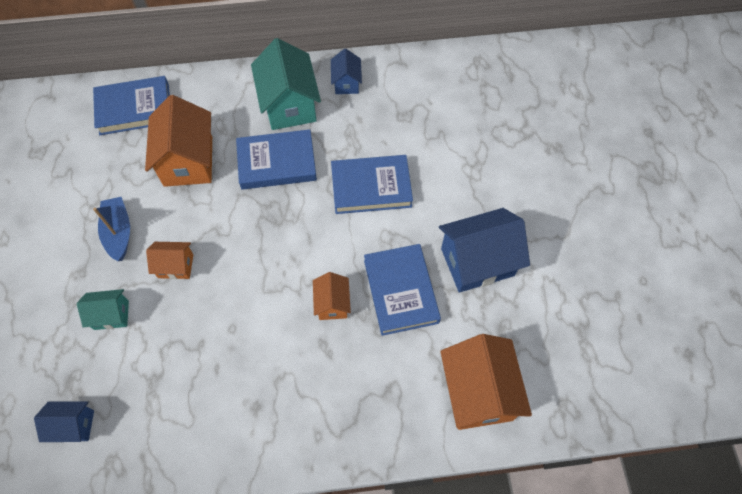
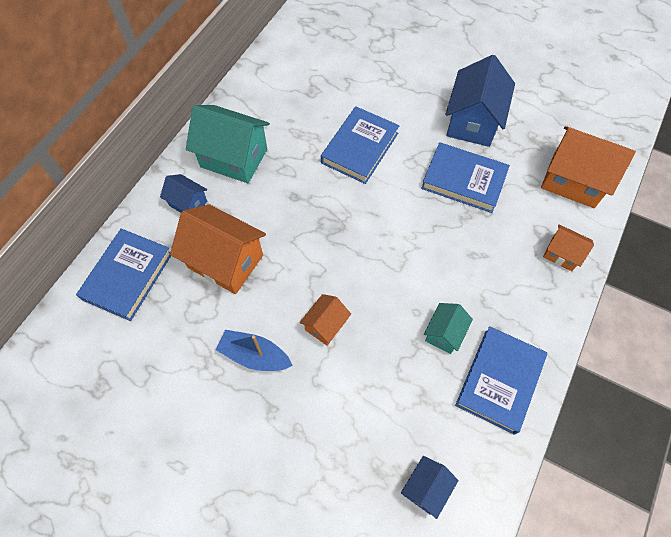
camera: 55 degrees left, 0 degrees up
(111, 315) = (336, 403): turquoise house -> turquoise house (444, 333)
(277, 162) = (284, 197): blue book -> blue book (499, 380)
(332, 303) = (443, 229): orange house -> orange house (561, 254)
(346, 83) = (248, 109): blue house -> blue house (188, 203)

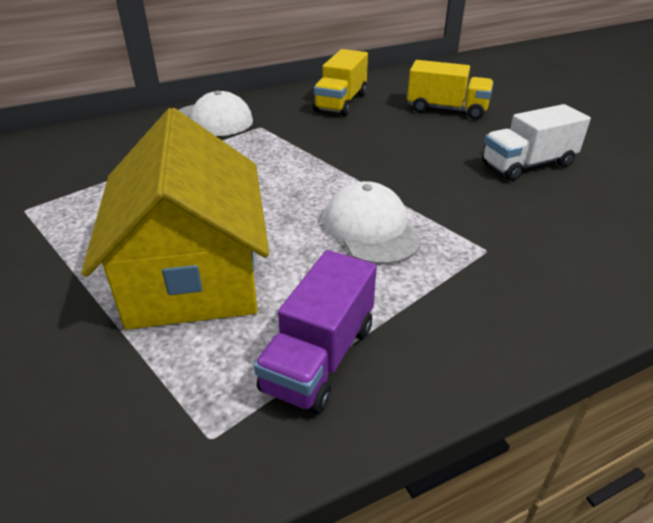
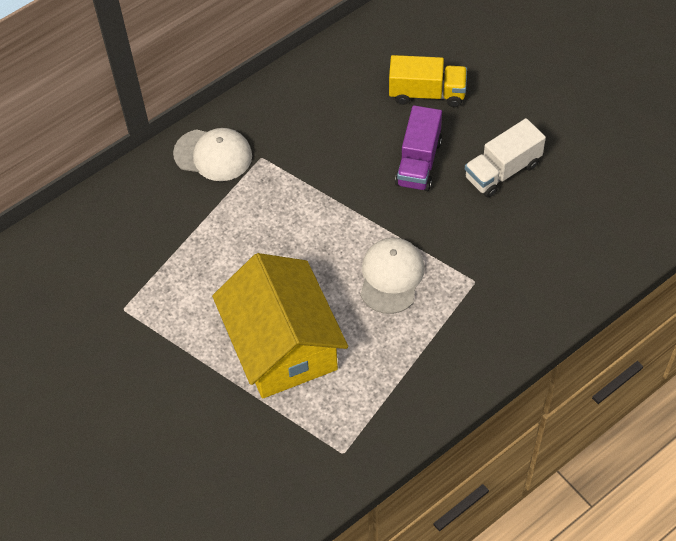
camera: 10 degrees left, 20 degrees up
(319, 357) = (385, 393): purple truck -> purple truck (418, 162)
(341, 102) = (324, 99): yellow truck -> none
(371, 229) = (391, 277): white cap -> white cap turned 45 degrees clockwise

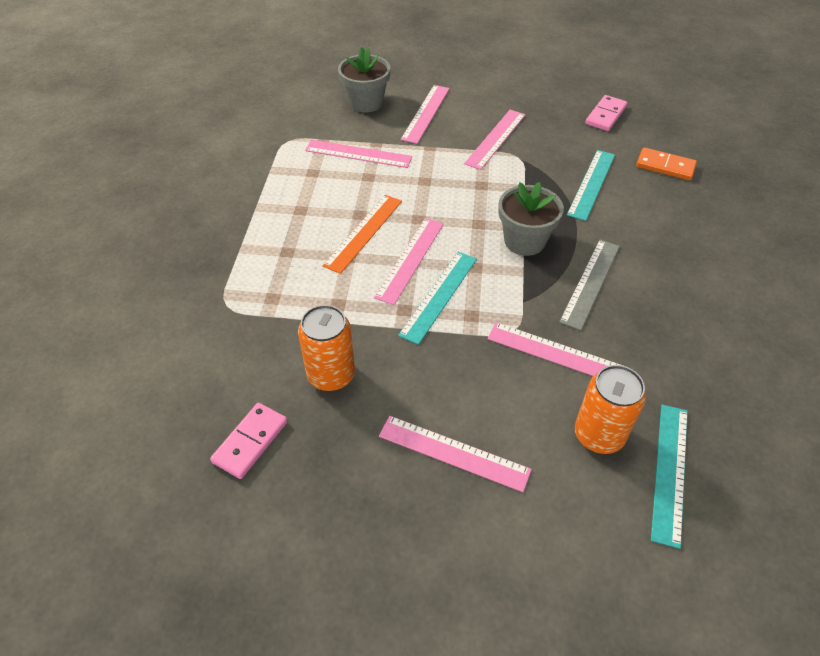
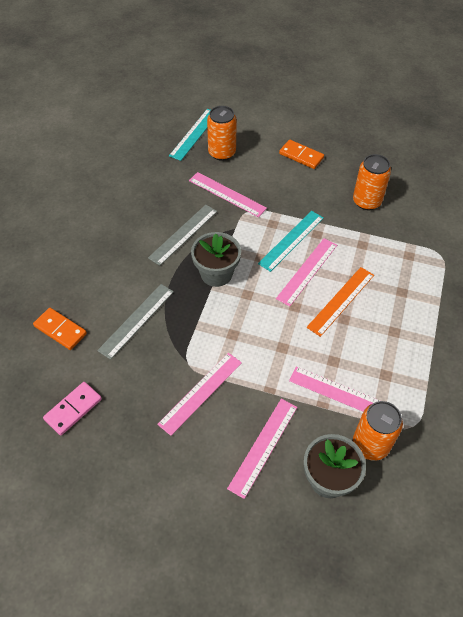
camera: 170 degrees left, 5 degrees up
(250, 442) = (410, 175): pink domino -> none
(329, 125) = (370, 444): none -> orange can
(453, 452) = (301, 156): pink ruler -> orange domino
(591, 184) = (137, 320): turquoise ruler -> grey ruler

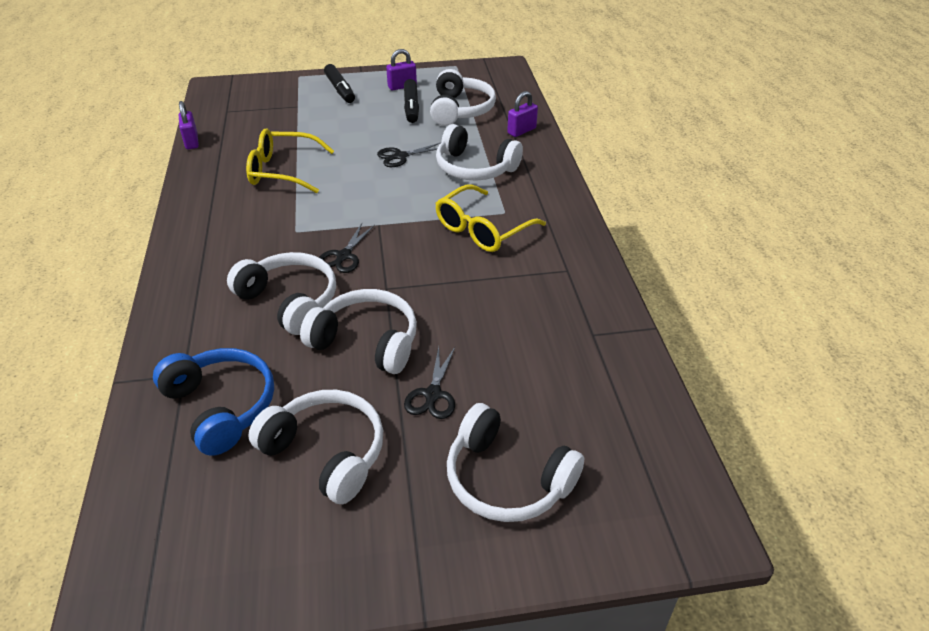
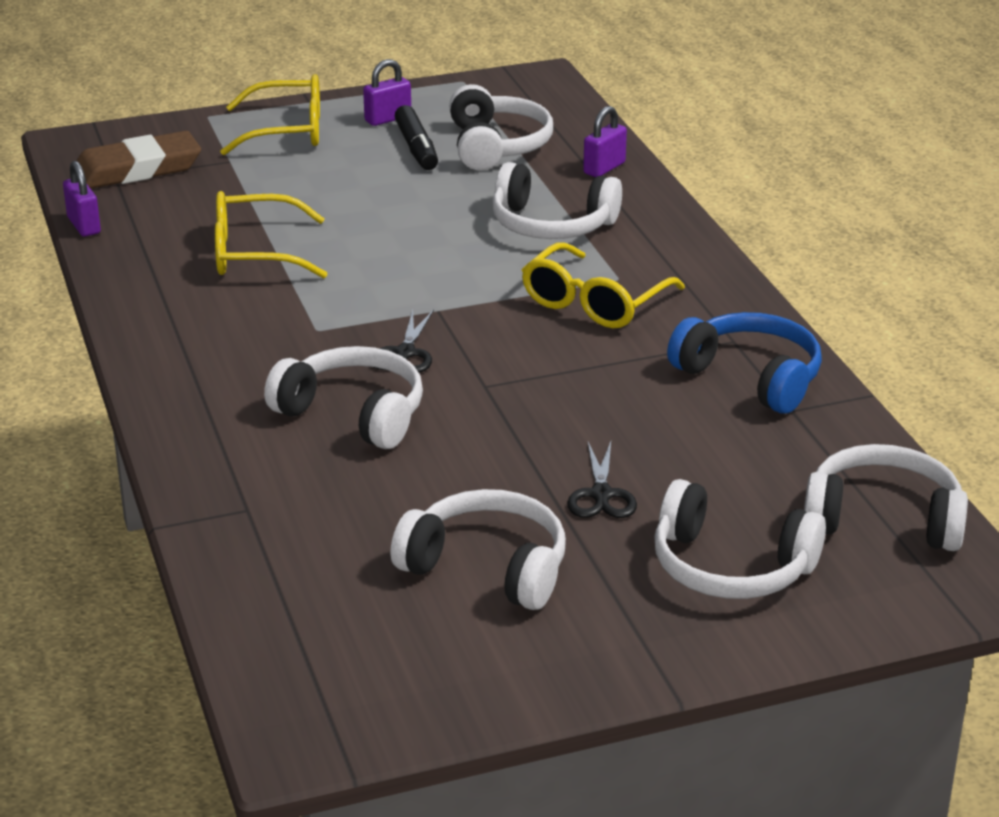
camera: 10 degrees left, 10 degrees down
(221, 406) = (321, 537): blue headphones -> blue headphones (751, 377)
(241, 107) = (137, 169): none -> brown eraser
(340, 89) = (288, 131): black marker -> yellow glasses
(367, 341) = (486, 448): white headphones -> white headphones (883, 519)
(400, 156) = (430, 218): black scissors -> none

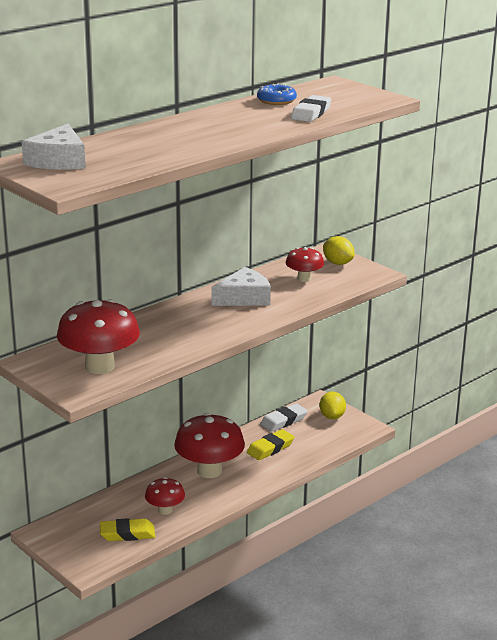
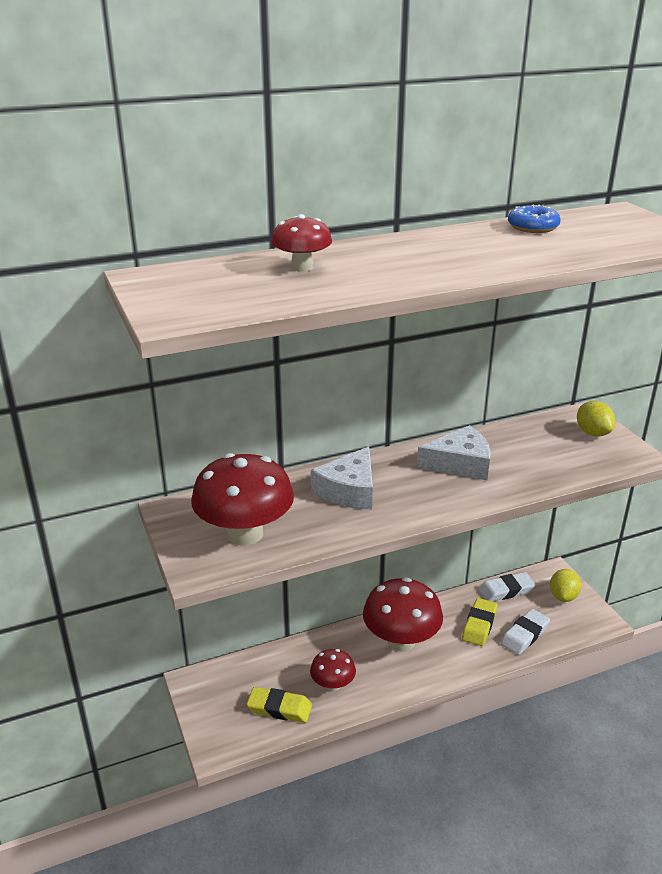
camera: 20 degrees right, 5 degrees up
(58, 161) = (199, 279): white cheese -> white cheese (349, 490)
(270, 448) = (479, 625): yellow eraser -> yellow eraser turned 45 degrees counterclockwise
(304, 279) = (543, 449): red mushroom -> red mushroom (302, 267)
(311, 113) = (570, 248): white eraser -> white eraser (524, 635)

* **Description of the task**: Write out exactly the run of lines above that starts at the line containing "(329, 125) = (370, 444): none -> orange can" and ends at the line containing "(340, 89) = (288, 131): black". Include both, and leave the pictures out.

* **Response area**:
(329, 125) = (370, 444): none -> orange can
(453, 452) = (301, 156): pink ruler -> orange domino
(591, 184) = (137, 320): turquoise ruler -> grey ruler

camera: 10 degrees left, 10 degrees down
(221, 406) = (321, 537): blue headphones -> blue headphones (751, 377)
(241, 107) = (137, 169): none -> brown eraser
(340, 89) = (288, 131): black marker -> yellow glasses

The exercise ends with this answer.